● EXERCISE PROMPT: Lines from the one containing "C15: 4.7nF (IC5/out, N17)" through the last line of the records below are to be repeated exactly.

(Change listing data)
□ □ □

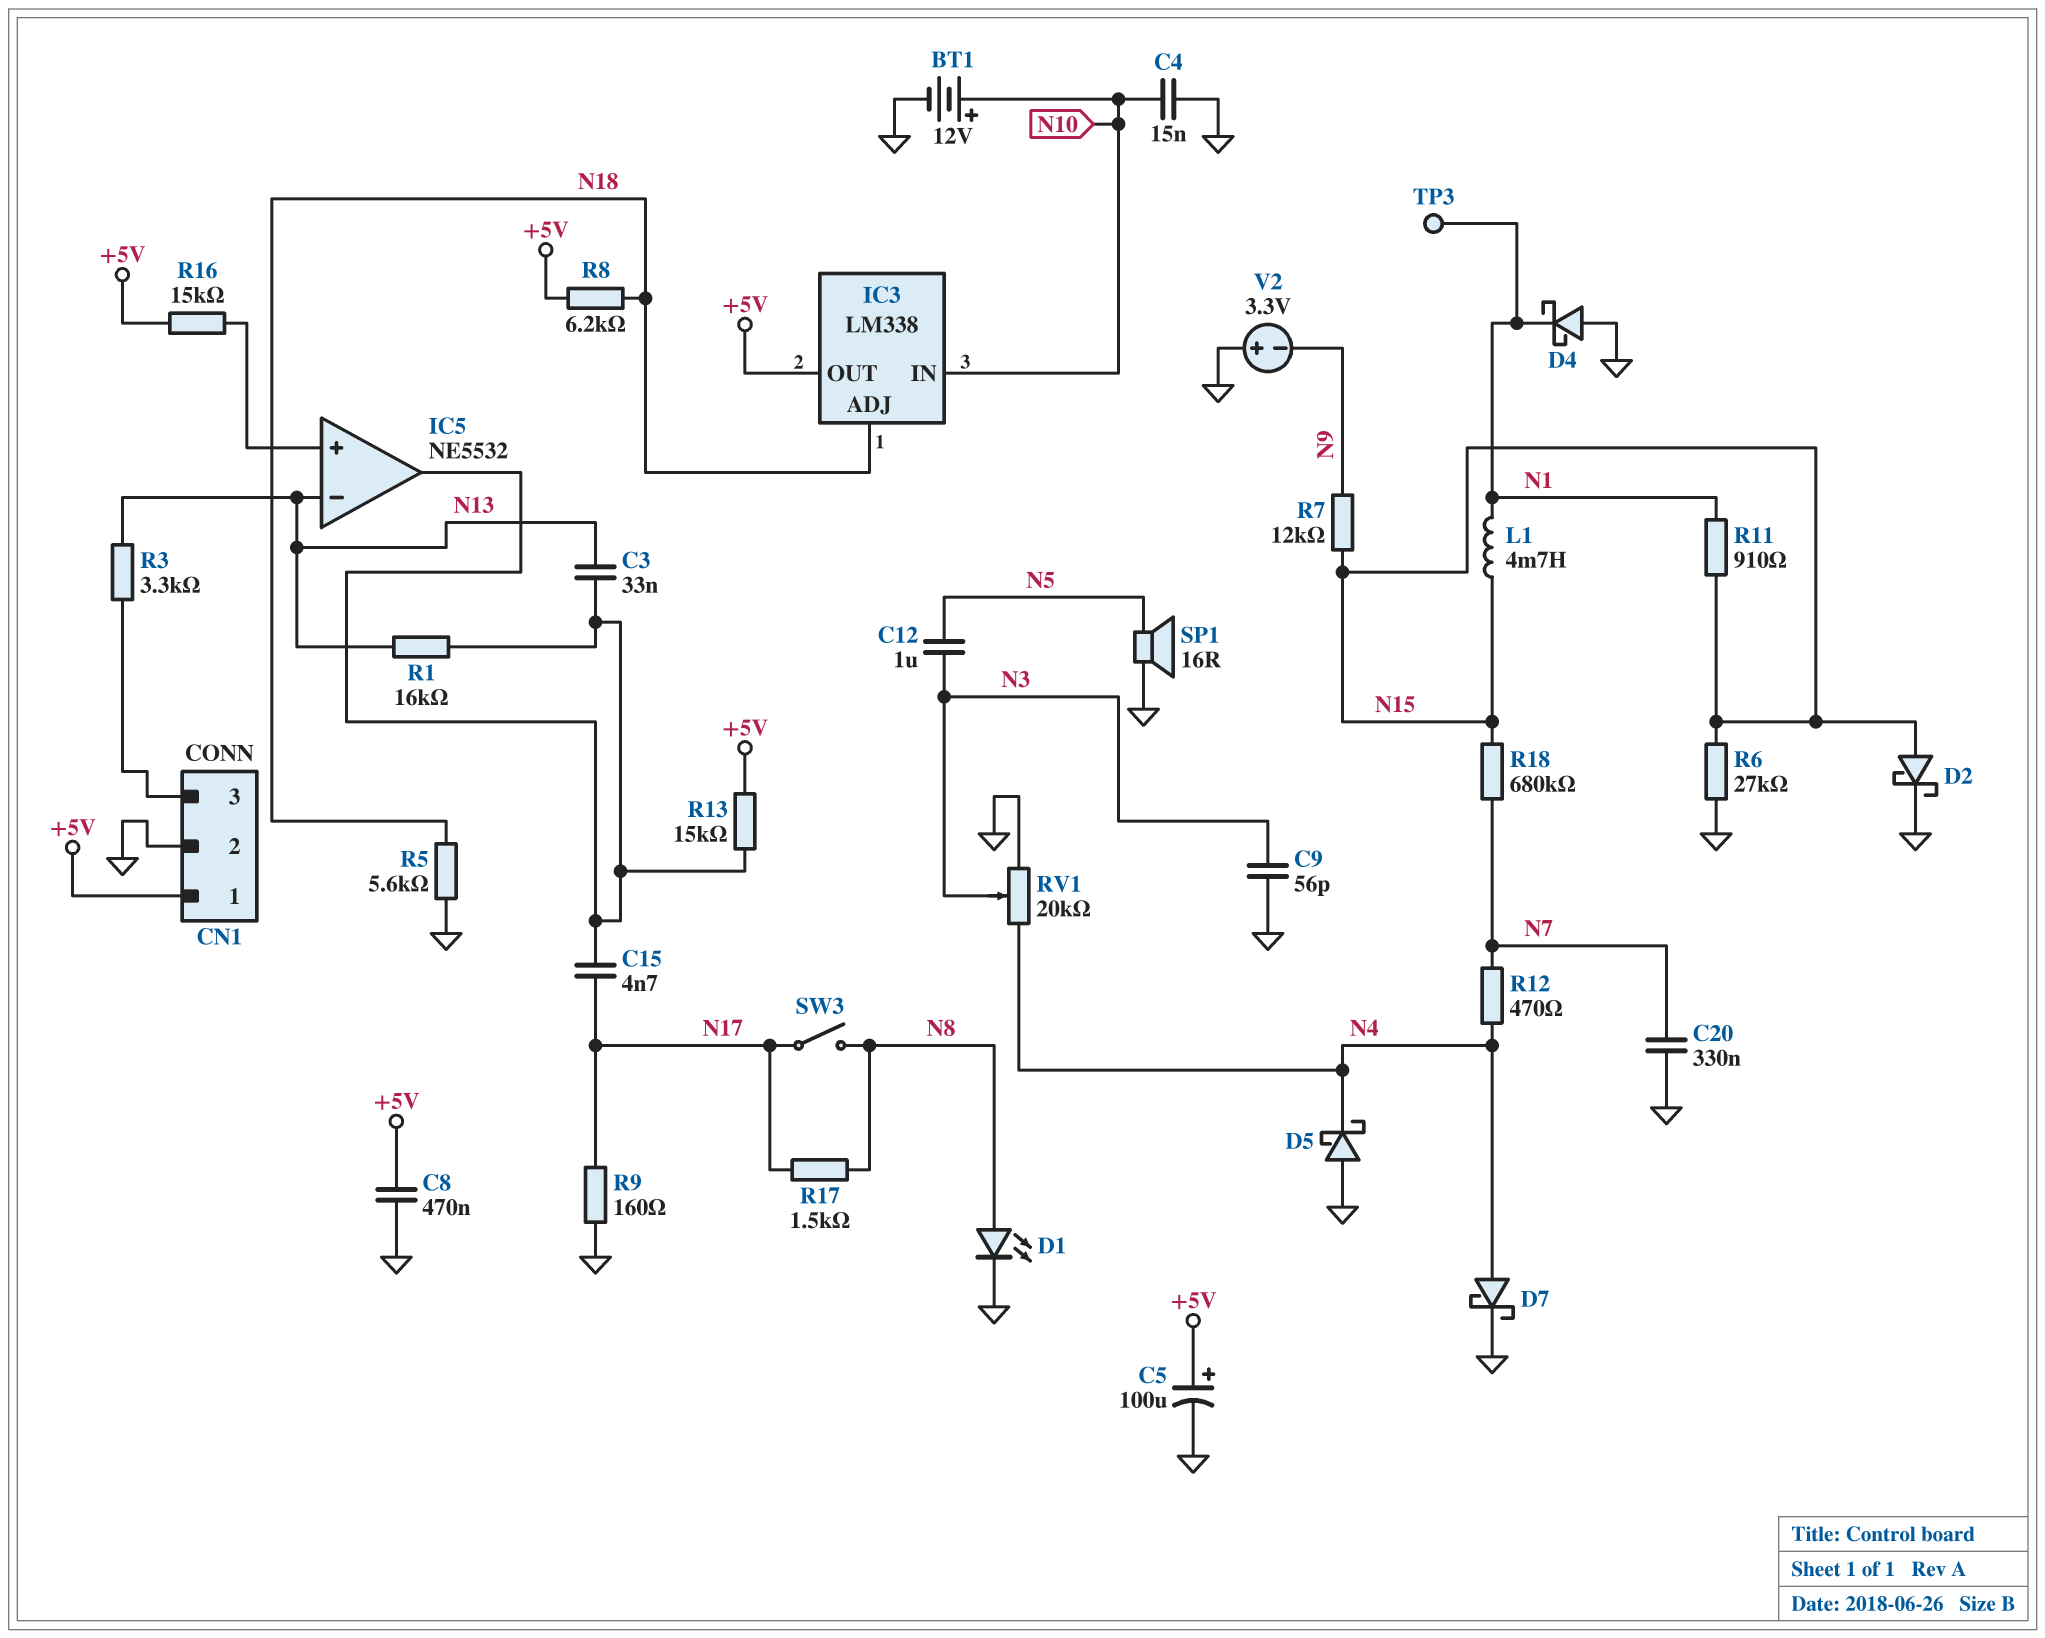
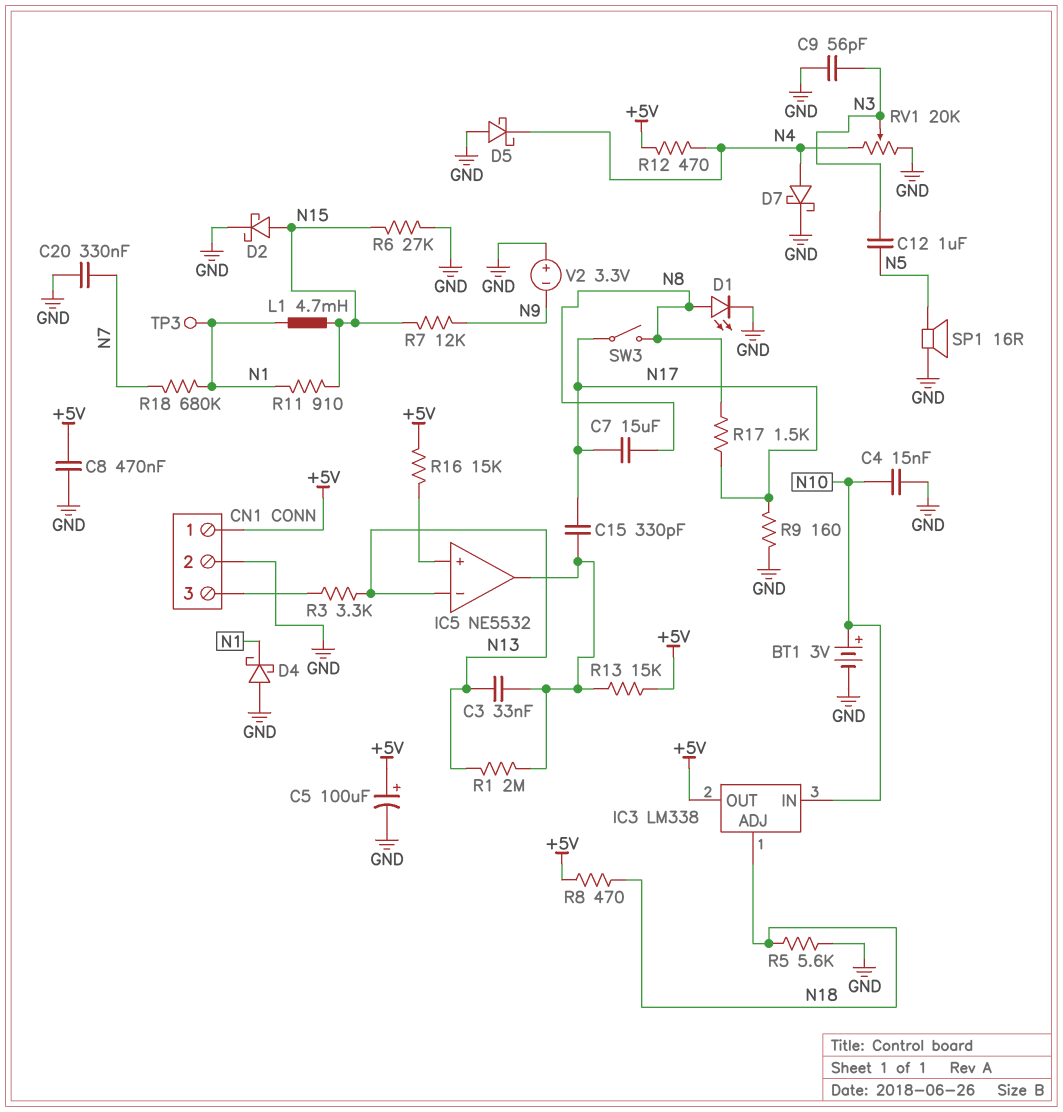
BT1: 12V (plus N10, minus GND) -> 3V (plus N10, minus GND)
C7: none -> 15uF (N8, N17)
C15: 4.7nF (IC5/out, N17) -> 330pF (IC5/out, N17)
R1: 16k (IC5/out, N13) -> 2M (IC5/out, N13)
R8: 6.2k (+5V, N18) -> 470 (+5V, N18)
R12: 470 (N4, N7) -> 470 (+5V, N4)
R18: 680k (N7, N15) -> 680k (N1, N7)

□ □ □

● FINAL ANSWER:
C15: 4.7nF (IC5/out, N17) -> 330pF (IC5/out, N17)
R1: 16k (IC5/out, N13) -> 2M (IC5/out, N13)
R8: 6.2k (+5V, N18) -> 470 (+5V, N18)
R12: 470 (N4, N7) -> 470 (+5V, N4)
R18: 680k (N7, N15) -> 680k (N1, N7)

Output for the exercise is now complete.